[Prompt] Each line of the data must be set down again without a single difference.
########
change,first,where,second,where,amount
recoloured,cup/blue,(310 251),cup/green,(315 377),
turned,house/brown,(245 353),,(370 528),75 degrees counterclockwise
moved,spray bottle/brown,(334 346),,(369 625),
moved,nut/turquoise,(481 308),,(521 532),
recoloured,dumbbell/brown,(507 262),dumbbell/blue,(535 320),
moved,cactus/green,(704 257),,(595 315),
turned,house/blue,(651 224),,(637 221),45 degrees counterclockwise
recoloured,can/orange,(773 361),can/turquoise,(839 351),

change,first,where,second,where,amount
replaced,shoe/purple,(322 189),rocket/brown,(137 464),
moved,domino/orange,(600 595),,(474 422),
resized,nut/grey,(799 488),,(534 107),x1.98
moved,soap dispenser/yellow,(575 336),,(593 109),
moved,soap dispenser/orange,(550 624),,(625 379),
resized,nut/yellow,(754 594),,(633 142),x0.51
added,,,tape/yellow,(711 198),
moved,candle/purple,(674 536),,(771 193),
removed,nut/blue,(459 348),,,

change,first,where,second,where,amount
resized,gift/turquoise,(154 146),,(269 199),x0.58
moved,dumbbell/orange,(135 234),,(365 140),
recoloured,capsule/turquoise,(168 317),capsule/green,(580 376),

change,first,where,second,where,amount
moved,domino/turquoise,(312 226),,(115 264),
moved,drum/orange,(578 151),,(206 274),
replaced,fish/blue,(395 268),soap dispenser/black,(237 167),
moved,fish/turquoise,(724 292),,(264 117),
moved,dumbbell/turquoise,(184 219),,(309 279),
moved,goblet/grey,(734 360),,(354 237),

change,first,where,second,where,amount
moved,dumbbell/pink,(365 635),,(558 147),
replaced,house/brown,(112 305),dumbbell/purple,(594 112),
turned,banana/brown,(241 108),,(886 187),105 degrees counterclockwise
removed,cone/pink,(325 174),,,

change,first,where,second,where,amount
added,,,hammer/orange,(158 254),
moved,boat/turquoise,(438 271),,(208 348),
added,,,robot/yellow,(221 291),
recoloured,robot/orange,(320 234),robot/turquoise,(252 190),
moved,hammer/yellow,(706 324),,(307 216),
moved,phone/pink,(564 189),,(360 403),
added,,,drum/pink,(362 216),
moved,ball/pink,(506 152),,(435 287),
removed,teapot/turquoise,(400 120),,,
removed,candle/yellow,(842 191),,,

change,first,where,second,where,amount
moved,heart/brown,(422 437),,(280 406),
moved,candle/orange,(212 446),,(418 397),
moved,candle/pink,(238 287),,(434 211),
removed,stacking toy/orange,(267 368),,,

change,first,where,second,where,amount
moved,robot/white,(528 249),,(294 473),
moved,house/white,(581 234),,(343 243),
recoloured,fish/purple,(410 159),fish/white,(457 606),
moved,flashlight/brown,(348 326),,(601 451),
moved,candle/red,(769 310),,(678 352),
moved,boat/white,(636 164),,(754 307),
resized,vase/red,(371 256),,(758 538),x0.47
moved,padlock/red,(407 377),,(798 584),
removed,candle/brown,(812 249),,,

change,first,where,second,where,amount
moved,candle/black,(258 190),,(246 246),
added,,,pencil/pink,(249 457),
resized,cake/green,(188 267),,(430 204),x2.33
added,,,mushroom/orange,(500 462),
########
[Solution to the exercise]
change,first,where,second,where,amount
recoloured,cup/blue,(310 251),cup/green,(315 377),
turned,house/brown,(245 353),,(370 528),75 degrees counterclockwise
moved,spray bottle/brown,(334 346),,(369 625),
moved,nut/turquoise,(481 308),,(521 532),
recoloured,dumbbell/brown,(507 262),dumbbell/blue,(535 320),
moved,cactus/green,(704 257),,(595 315),
turned,house/blue,(651 224),,(637 221),45 degrees counterclockwise
recoloured,can/orange,(773 361),can/turquoise,(839 351),

change,first,where,second,where,amount
replaced,shoe/purple,(322 189),rocket/brown,(137 464),
moved,domino/orange,(600 595),,(474 422),
resized,nut/grey,(799 488),,(534 107),x1.98
moved,soap dispenser/yellow,(575 336),,(593 109),
moved,soap dispenser/orange,(550 624),,(625 379),
resized,nut/yellow,(754 594),,(633 142),x0.51
added,,,tape/yellow,(711 198),
moved,candle/purple,(674 536),,(771 193),
removed,nut/blue,(459 348),,,

change,first,where,second,where,amount
resized,gift/turquoise,(154 146),,(269 199),x0.58
moved,dumbbell/orange,(135 234),,(365 140),
recoloured,capsule/turquoise,(168 317),capsule/green,(580 376),

change,first,where,second,where,amount
moved,domino/turquoise,(312 226),,(115 264),
moved,drum/orange,(578 151),,(206 274),
replaced,fish/blue,(395 268),soap dispenser/black,(237 167),
moved,fish/turquoise,(724 292),,(264 117),
moved,dumbbell/turquoise,(184 219),,(309 279),
moved,goblet/grey,(734 360),,(354 237),

change,first,where,second,where,amount
moved,dumbbell/pink,(365 635),,(558 147),
replaced,house/brown,(112 305),dumbbell/purple,(594 112),
turned,banana/brown,(241 108),,(886 187),105 degrees counterclockwise
removed,cone/pink,(325 174),,,

change,first,where,second,where,amount
added,,,hammer/orange,(158 254),
moved,boat/turquoise,(438 271),,(208 348),
added,,,robot/yellow,(221 291),
recoloured,robot/orange,(320 234),robot/turquoise,(252 190),
moved,hammer/yellow,(706 324),,(307 216),
moved,phone/pink,(564 189),,(360 403),
added,,,drum/pink,(362 216),
moved,ball/pink,(506 152),,(435 287),
removed,teapot/turquoise,(400 120),,,
removed,candle/yellow,(842 191),,,

change,first,where,second,where,amount
moved,heart/brown,(422 437),,(280 406),
moved,candle/orange,(212 446),,(418 397),
moved,candle/pink,(238 287),,(434 211),
removed,stacking toy/orange,(267 368),,,

change,first,where,second,where,amount
moved,robot/white,(528 249),,(294 473),
moved,house/white,(581 234),,(343 243),
recoloured,fish/purple,(410 159),fish/white,(457 606),
moved,flashlight/brown,(348 326),,(601 451),
moved,candle/red,(769 310),,(678 352),
moved,boat/white,(636 164),,(754 307),
resized,vase/red,(371 256),,(758 538),x0.47
moved,padlock/red,(407 377),,(798 584),
removed,candle/brown,(812 249),,,

change,first,where,second,where,amount
moved,candle/black,(258 190),,(246 246),
added,,,pencil/pink,(249 457),
resized,cake/green,(188 267),,(430 204),x2.33
added,,,mushroom/orange,(500 462),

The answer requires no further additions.